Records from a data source
=-=-=
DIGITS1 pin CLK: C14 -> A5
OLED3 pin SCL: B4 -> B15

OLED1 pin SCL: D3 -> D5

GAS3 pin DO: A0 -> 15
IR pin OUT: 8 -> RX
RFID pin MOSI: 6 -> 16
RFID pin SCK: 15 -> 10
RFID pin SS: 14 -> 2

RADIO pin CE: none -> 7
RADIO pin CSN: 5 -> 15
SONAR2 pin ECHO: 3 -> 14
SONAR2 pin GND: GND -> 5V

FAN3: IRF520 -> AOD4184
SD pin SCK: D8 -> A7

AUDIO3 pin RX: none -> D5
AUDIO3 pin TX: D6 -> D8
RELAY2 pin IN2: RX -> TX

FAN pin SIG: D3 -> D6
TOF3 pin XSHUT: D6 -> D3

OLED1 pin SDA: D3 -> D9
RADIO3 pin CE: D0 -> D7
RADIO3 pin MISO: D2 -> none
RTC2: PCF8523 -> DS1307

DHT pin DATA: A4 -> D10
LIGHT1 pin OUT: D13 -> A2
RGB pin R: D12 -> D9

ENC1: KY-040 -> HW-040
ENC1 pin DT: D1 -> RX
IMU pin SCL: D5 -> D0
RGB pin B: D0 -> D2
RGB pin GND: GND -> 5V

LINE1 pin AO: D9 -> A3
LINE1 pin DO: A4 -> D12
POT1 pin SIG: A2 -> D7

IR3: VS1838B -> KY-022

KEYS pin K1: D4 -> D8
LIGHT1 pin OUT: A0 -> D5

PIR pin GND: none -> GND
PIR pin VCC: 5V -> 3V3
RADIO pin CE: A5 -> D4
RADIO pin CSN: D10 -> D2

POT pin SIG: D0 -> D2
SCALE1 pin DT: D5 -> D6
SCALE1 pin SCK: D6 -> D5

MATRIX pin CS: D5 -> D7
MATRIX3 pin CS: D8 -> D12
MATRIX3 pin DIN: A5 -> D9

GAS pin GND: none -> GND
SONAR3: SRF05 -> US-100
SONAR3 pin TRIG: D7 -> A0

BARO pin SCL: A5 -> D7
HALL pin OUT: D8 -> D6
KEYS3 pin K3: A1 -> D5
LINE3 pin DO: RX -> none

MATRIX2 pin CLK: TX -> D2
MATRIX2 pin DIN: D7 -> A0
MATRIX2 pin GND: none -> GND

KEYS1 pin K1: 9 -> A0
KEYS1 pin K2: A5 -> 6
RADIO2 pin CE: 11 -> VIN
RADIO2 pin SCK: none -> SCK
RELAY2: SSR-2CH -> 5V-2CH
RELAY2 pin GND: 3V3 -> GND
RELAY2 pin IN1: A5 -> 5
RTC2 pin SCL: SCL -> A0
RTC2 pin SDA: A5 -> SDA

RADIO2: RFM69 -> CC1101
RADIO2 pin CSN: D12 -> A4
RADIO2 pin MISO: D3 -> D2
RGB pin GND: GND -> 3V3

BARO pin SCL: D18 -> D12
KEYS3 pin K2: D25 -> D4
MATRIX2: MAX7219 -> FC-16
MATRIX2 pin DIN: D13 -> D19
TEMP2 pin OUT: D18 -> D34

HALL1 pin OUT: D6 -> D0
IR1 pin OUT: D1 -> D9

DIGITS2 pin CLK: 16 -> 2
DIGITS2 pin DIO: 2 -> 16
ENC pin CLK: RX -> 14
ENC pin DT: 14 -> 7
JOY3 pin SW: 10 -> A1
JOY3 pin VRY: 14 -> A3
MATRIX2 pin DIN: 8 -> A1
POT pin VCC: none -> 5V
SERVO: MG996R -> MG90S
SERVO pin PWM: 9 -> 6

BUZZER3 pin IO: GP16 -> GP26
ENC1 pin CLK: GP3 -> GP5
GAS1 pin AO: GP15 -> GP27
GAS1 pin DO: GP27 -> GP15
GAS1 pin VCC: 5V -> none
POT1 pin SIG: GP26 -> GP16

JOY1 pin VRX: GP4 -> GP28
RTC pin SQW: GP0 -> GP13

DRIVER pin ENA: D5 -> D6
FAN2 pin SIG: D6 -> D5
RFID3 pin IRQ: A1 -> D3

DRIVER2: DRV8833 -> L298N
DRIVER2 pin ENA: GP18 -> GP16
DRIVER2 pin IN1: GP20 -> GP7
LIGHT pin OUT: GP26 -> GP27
=-=-=
With the line that contains "MATRIX2 pin DIN: D13 -> D19" as the start, output every line through the end of the entries exactly. Add no other lines.

▸ THE ANSWER
MATRIX2 pin DIN: D13 -> D19
TEMP2 pin OUT: D18 -> D34

HALL1 pin OUT: D6 -> D0
IR1 pin OUT: D1 -> D9

DIGITS2 pin CLK: 16 -> 2
DIGITS2 pin DIO: 2 -> 16
ENC pin CLK: RX -> 14
ENC pin DT: 14 -> 7
JOY3 pin SW: 10 -> A1
JOY3 pin VRY: 14 -> A3
MATRIX2 pin DIN: 8 -> A1
POT pin VCC: none -> 5V
SERVO: MG996R -> MG90S
SERVO pin PWM: 9 -> 6

BUZZER3 pin IO: GP16 -> GP26
ENC1 pin CLK: GP3 -> GP5
GAS1 pin AO: GP15 -> GP27
GAS1 pin DO: GP27 -> GP15
GAS1 pin VCC: 5V -> none
POT1 pin SIG: GP26 -> GP16

JOY1 pin VRX: GP4 -> GP28
RTC pin SQW: GP0 -> GP13

DRIVER pin ENA: D5 -> D6
FAN2 pin SIG: D6 -> D5
RFID3 pin IRQ: A1 -> D3

DRIVER2: DRV8833 -> L298N
DRIVER2 pin ENA: GP18 -> GP16
DRIVER2 pin IN1: GP20 -> GP7
LIGHT pin OUT: GP26 -> GP27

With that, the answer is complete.